Work instruction — Copy the entries exactly. Leave nothing out and add nothing.

Information supplied —
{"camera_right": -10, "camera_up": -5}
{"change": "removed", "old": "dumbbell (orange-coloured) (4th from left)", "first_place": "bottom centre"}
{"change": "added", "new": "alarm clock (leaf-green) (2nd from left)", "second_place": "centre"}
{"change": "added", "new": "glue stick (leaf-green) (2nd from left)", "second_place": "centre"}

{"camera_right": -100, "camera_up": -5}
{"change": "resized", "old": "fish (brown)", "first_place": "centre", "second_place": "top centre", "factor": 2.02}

Solution to the exercise —
{"camera_right": -10, "camera_up": -5}
{"change": "removed", "old": "dumbbell (orange-coloured) (4th from left)", "first_place": "bottom centre"}
{"change": "added", "new": "alarm clock (leaf-green) (2nd from left)", "second_place": "centre"}
{"change": "added", "new": "glue stick (leaf-green) (2nd from left)", "second_place": "centre"}

{"camera_right": -100, "camera_up": -5}
{"change": "resized", "old": "fish (brown)", "first_place": "centre", "second_place": "top centre", "factor": 2.02}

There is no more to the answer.